(Records from a dataset)
= = = = = = =

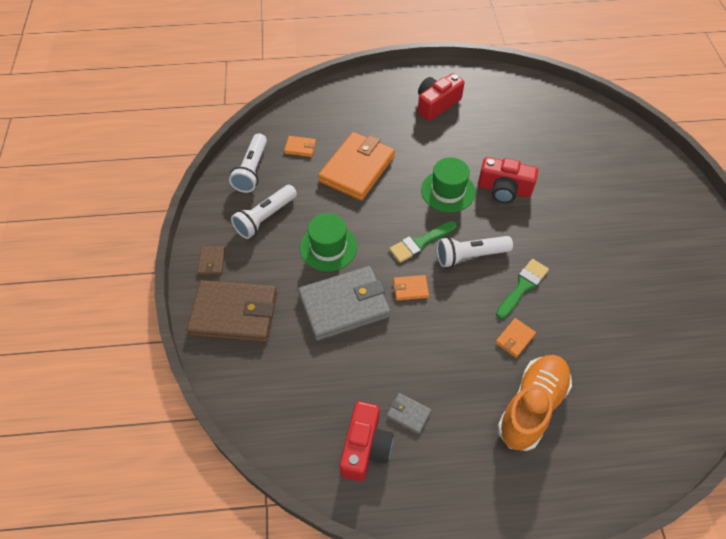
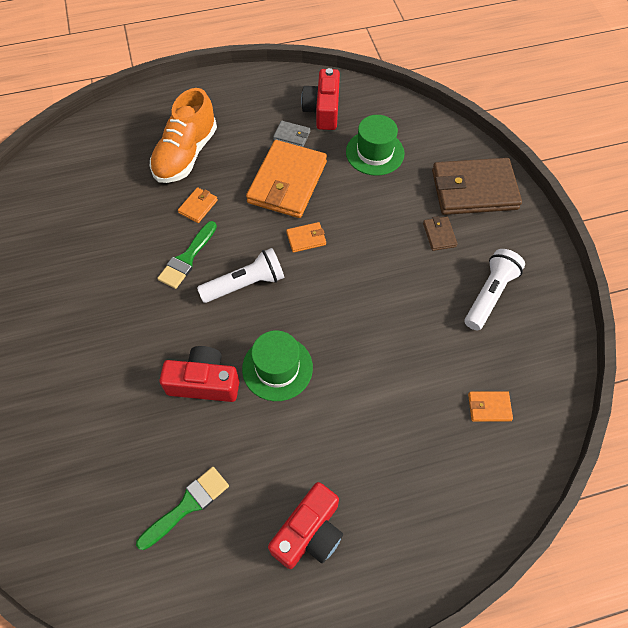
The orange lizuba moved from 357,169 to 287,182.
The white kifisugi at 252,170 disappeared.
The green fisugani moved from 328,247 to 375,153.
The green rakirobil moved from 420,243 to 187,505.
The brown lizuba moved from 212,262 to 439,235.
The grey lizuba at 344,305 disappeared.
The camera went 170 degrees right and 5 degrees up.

= = = = = = =

* [INSTRUCTIONS FOR THE TASK]: With the images removed, give back every entry exactly as shown.

* [YOUR SOLUTION]:
The orange lizuba moved from 357,169 to 287,182.
The white kifisugi at 252,170 disappeared.
The green fisugani moved from 328,247 to 375,153.
The green rakirobil moved from 420,243 to 187,505.
The brown lizuba moved from 212,262 to 439,235.
The grey lizuba at 344,305 disappeared.
The camera went 170 degrees right and 5 degrees up.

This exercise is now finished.